Repeat the data in full. No line may differ from the original.
+++ Task input +++
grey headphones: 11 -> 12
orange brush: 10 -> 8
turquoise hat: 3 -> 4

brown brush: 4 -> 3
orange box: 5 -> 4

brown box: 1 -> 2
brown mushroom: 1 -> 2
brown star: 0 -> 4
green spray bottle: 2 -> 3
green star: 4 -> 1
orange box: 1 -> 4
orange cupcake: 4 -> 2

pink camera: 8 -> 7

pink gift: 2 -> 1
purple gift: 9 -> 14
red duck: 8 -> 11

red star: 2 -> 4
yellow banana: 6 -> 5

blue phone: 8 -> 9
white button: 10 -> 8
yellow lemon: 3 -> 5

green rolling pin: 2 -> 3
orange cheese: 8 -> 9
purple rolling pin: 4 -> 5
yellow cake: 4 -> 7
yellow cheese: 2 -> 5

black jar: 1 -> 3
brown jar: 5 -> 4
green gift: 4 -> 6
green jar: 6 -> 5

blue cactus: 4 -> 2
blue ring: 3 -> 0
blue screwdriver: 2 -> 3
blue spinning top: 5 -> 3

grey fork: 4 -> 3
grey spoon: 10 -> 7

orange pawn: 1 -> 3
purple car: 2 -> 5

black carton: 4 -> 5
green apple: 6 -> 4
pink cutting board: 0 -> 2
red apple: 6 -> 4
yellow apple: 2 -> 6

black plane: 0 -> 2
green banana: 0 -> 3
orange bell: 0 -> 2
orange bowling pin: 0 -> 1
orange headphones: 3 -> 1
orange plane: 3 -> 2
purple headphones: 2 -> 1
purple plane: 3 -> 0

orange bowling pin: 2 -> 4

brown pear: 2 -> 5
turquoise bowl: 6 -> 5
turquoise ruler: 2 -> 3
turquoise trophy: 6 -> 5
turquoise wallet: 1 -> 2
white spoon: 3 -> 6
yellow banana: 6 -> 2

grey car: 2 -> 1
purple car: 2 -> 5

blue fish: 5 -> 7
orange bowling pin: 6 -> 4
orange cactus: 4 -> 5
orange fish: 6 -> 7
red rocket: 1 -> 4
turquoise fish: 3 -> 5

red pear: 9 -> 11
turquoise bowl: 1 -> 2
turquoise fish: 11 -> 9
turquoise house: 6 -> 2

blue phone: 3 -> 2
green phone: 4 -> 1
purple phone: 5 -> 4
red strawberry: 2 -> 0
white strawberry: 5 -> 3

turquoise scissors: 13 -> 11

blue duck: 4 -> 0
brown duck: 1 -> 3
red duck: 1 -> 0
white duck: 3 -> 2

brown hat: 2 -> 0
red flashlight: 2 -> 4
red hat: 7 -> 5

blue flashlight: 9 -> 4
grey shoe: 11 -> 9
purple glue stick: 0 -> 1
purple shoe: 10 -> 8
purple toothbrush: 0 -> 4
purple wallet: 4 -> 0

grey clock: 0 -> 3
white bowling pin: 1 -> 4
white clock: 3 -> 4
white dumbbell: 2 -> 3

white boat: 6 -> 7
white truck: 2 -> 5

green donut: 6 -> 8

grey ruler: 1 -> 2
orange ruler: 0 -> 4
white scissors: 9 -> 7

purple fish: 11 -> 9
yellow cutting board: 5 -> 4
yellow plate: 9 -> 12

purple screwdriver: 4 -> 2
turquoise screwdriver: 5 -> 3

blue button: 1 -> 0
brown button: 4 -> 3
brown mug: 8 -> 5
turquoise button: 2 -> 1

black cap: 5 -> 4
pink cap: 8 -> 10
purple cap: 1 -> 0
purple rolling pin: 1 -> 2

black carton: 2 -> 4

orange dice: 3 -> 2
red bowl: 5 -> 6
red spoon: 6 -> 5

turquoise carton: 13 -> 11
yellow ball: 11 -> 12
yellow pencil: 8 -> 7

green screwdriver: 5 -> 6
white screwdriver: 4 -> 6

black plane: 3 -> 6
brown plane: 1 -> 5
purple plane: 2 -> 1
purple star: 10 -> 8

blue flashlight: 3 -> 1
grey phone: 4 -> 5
+++
◆ Task solution:
grey headphones: 11 -> 12
orange brush: 10 -> 8
turquoise hat: 3 -> 4

brown brush: 4 -> 3
orange box: 5 -> 4

brown box: 1 -> 2
brown mushroom: 1 -> 2
brown star: 0 -> 4
green spray bottle: 2 -> 3
green star: 4 -> 1
orange box: 1 -> 4
orange cupcake: 4 -> 2

pink camera: 8 -> 7

pink gift: 2 -> 1
purple gift: 9 -> 14
red duck: 8 -> 11

red star: 2 -> 4
yellow banana: 6 -> 5

blue phone: 8 -> 9
white button: 10 -> 8
yellow lemon: 3 -> 5

green rolling pin: 2 -> 3
orange cheese: 8 -> 9
purple rolling pin: 4 -> 5
yellow cake: 4 -> 7
yellow cheese: 2 -> 5

black jar: 1 -> 3
brown jar: 5 -> 4
green gift: 4 -> 6
green jar: 6 -> 5

blue cactus: 4 -> 2
blue ring: 3 -> 0
blue screwdriver: 2 -> 3
blue spinning top: 5 -> 3

grey fork: 4 -> 3
grey spoon: 10 -> 7

orange pawn: 1 -> 3
purple car: 2 -> 5

black carton: 4 -> 5
green apple: 6 -> 4
pink cutting board: 0 -> 2
red apple: 6 -> 4
yellow apple: 2 -> 6

black plane: 0 -> 2
green banana: 0 -> 3
orange bell: 0 -> 2
orange bowling pin: 0 -> 1
orange headphones: 3 -> 1
orange plane: 3 -> 2
purple headphones: 2 -> 1
purple plane: 3 -> 0

orange bowling pin: 2 -> 4

brown pear: 2 -> 5
turquoise bowl: 6 -> 5
turquoise ruler: 2 -> 3
turquoise trophy: 6 -> 5
turquoise wallet: 1 -> 2
white spoon: 3 -> 6
yellow banana: 6 -> 2

grey car: 2 -> 1
purple car: 2 -> 5

blue fish: 5 -> 7
orange bowling pin: 6 -> 4
orange cactus: 4 -> 5
orange fish: 6 -> 7
red rocket: 1 -> 4
turquoise fish: 3 -> 5

red pear: 9 -> 11
turquoise bowl: 1 -> 2
turquoise fish: 11 -> 9
turquoise house: 6 -> 2

blue phone: 3 -> 2
green phone: 4 -> 1
purple phone: 5 -> 4
red strawberry: 2 -> 0
white strawberry: 5 -> 3

turquoise scissors: 13 -> 11

blue duck: 4 -> 0
brown duck: 1 -> 3
red duck: 1 -> 0
white duck: 3 -> 2

brown hat: 2 -> 0
red flashlight: 2 -> 4
red hat: 7 -> 5

blue flashlight: 9 -> 4
grey shoe: 11 -> 9
purple glue stick: 0 -> 1
purple shoe: 10 -> 8
purple toothbrush: 0 -> 4
purple wallet: 4 -> 0

grey clock: 0 -> 3
white bowling pin: 1 -> 4
white clock: 3 -> 4
white dumbbell: 2 -> 3

white boat: 6 -> 7
white truck: 2 -> 5

green donut: 6 -> 8

grey ruler: 1 -> 2
orange ruler: 0 -> 4
white scissors: 9 -> 7

purple fish: 11 -> 9
yellow cutting board: 5 -> 4
yellow plate: 9 -> 12

purple screwdriver: 4 -> 2
turquoise screwdriver: 5 -> 3

blue button: 1 -> 0
brown button: 4 -> 3
brown mug: 8 -> 5
turquoise button: 2 -> 1

black cap: 5 -> 4
pink cap: 8 -> 10
purple cap: 1 -> 0
purple rolling pin: 1 -> 2

black carton: 2 -> 4

orange dice: 3 -> 2
red bowl: 5 -> 6
red spoon: 6 -> 5

turquoise carton: 13 -> 11
yellow ball: 11 -> 12
yellow pencil: 8 -> 7

green screwdriver: 5 -> 6
white screwdriver: 4 -> 6

black plane: 3 -> 6
brown plane: 1 -> 5
purple plane: 2 -> 1
purple star: 10 -> 8

blue flashlight: 3 -> 1
grey phone: 4 -> 5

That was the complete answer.